◆ Coordinate-based change listings
▼

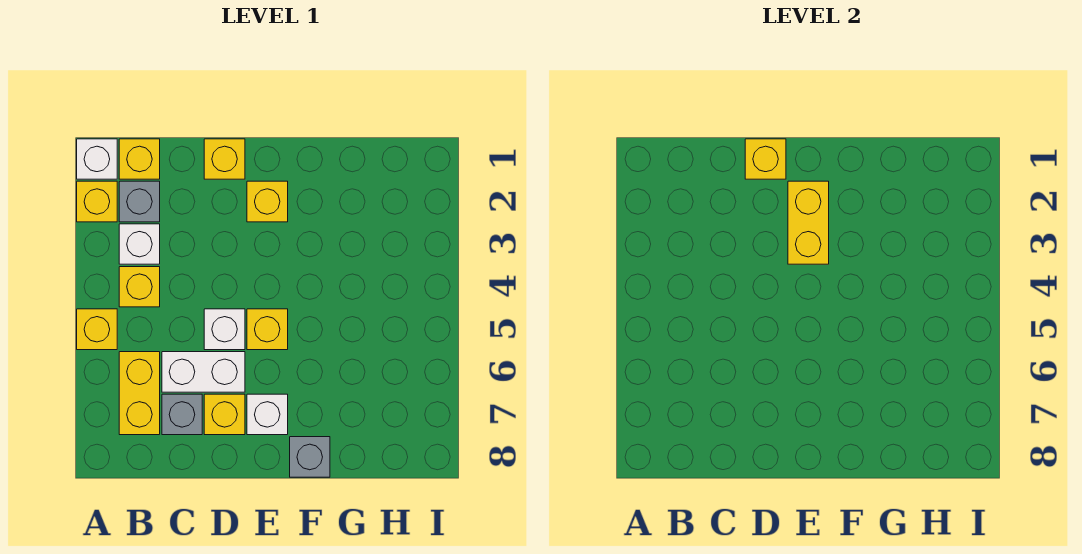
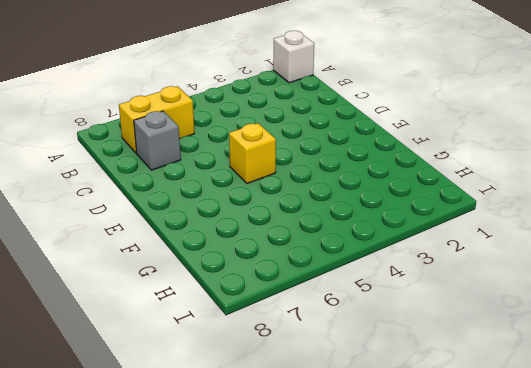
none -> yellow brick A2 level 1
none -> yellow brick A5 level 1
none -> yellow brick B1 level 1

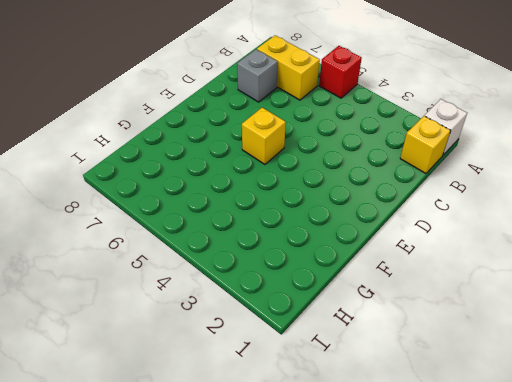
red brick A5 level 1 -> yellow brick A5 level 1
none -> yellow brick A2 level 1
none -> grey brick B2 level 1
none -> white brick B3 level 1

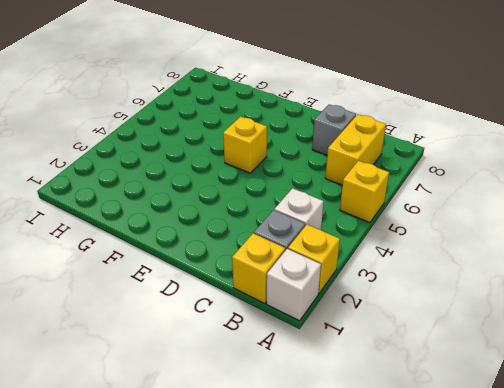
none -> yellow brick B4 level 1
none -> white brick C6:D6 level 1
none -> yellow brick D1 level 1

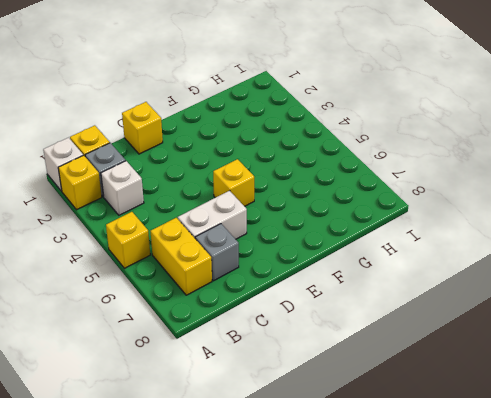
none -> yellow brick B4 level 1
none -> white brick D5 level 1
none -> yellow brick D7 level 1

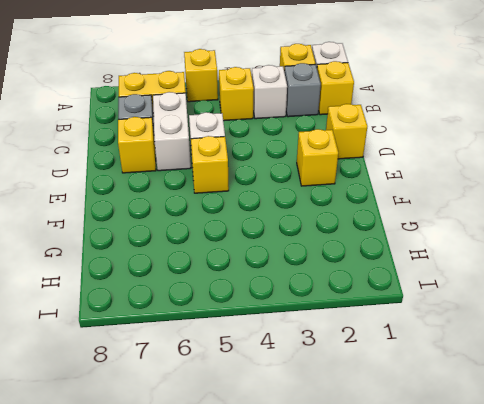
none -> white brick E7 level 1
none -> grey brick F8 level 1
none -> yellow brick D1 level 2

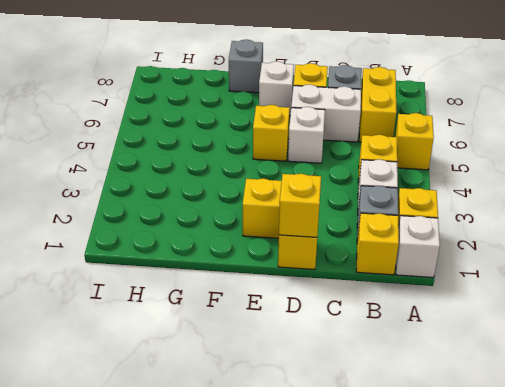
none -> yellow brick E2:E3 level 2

▲

The answer must be an exact copy of every record above, minus the pictures.

none -> yellow brick A2 level 1
none -> yellow brick A5 level 1
none -> yellow brick B1 level 1

red brick A5 level 1 -> yellow brick A5 level 1
none -> yellow brick A2 level 1
none -> grey brick B2 level 1
none -> white brick B3 level 1

none -> yellow brick B4 level 1
none -> white brick C6:D6 level 1
none -> yellow brick D1 level 1

none -> yellow brick B4 level 1
none -> white brick D5 level 1
none -> yellow brick D7 level 1

none -> white brick E7 level 1
none -> grey brick F8 level 1
none -> yellow brick D1 level 2

none -> yellow brick E2:E3 level 2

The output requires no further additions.